• **Job**
Search the lines of the records for the word "brown", and copy every line that has it.

====

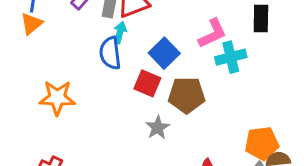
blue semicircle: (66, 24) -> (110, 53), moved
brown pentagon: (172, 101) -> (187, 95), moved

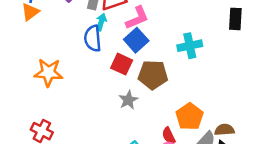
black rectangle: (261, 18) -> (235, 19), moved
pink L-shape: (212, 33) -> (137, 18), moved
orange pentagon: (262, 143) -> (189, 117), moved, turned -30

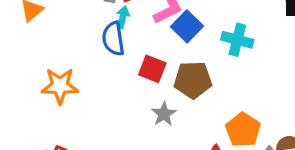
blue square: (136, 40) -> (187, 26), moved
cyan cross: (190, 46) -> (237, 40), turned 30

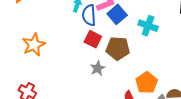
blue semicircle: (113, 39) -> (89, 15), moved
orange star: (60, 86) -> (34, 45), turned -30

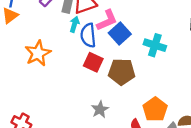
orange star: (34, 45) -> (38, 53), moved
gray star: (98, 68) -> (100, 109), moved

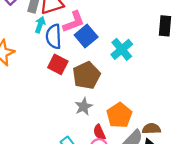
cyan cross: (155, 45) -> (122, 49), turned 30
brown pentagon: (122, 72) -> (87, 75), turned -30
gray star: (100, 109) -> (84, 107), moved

====

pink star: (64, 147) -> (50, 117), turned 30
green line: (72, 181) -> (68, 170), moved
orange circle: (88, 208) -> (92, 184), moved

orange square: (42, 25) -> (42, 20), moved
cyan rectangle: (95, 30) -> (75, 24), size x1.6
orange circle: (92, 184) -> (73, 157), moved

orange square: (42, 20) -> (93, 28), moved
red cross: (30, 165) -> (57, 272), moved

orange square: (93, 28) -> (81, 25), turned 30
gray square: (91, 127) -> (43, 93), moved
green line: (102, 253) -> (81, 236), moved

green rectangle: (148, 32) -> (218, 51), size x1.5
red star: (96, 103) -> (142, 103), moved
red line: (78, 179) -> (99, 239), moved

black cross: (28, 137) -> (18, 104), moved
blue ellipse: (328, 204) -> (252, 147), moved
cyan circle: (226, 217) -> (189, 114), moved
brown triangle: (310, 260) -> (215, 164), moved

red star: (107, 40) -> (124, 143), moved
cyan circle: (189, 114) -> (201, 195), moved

====

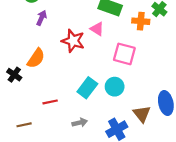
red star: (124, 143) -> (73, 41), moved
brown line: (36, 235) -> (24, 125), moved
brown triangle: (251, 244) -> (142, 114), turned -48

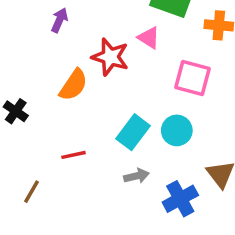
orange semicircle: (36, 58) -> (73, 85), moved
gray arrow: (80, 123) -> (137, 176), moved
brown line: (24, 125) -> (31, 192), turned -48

====

• **Solution**
brown pentagon: (172, 101) -> (187, 95), moved
brown pentagon: (122, 72) -> (87, 75), turned -30
brown triangle: (310, 260) -> (215, 164), moved
brown line: (36, 235) -> (24, 125), moved
brown triangle: (251, 244) -> (142, 114), turned -48
brown line: (24, 125) -> (31, 192), turned -48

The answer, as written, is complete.